TASK DETAILS | Copy each line of the records that contains the word "dice".

GIVEN DATA |

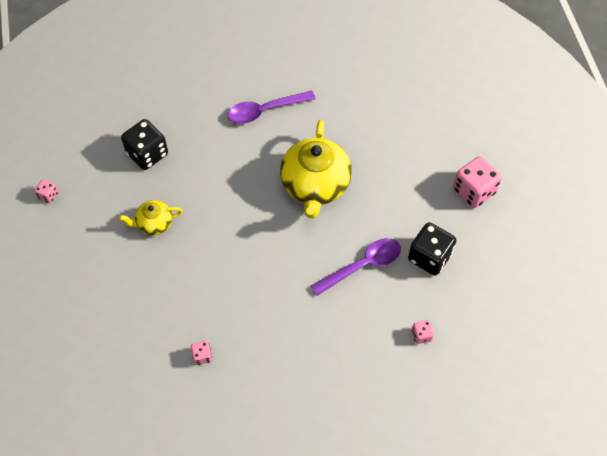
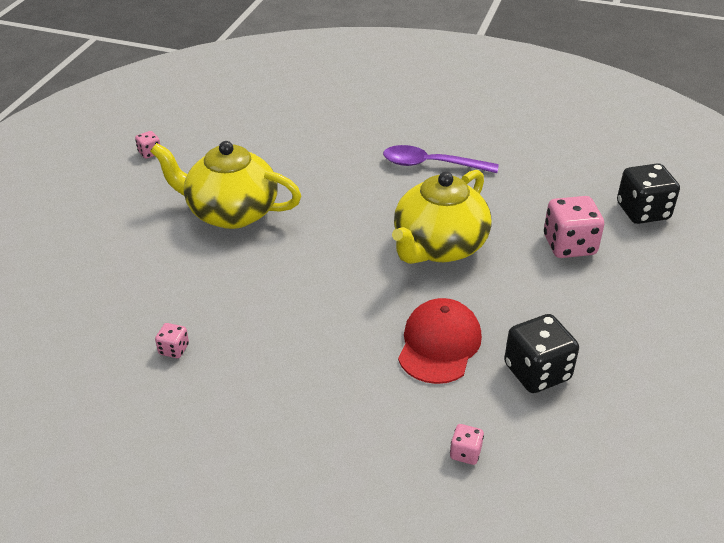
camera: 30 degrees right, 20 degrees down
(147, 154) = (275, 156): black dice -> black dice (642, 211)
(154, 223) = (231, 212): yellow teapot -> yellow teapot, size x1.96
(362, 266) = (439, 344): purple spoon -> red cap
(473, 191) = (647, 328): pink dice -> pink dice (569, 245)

RESULT |
(147, 154) = (275, 156): black dice -> black dice (642, 211)
(473, 191) = (647, 328): pink dice -> pink dice (569, 245)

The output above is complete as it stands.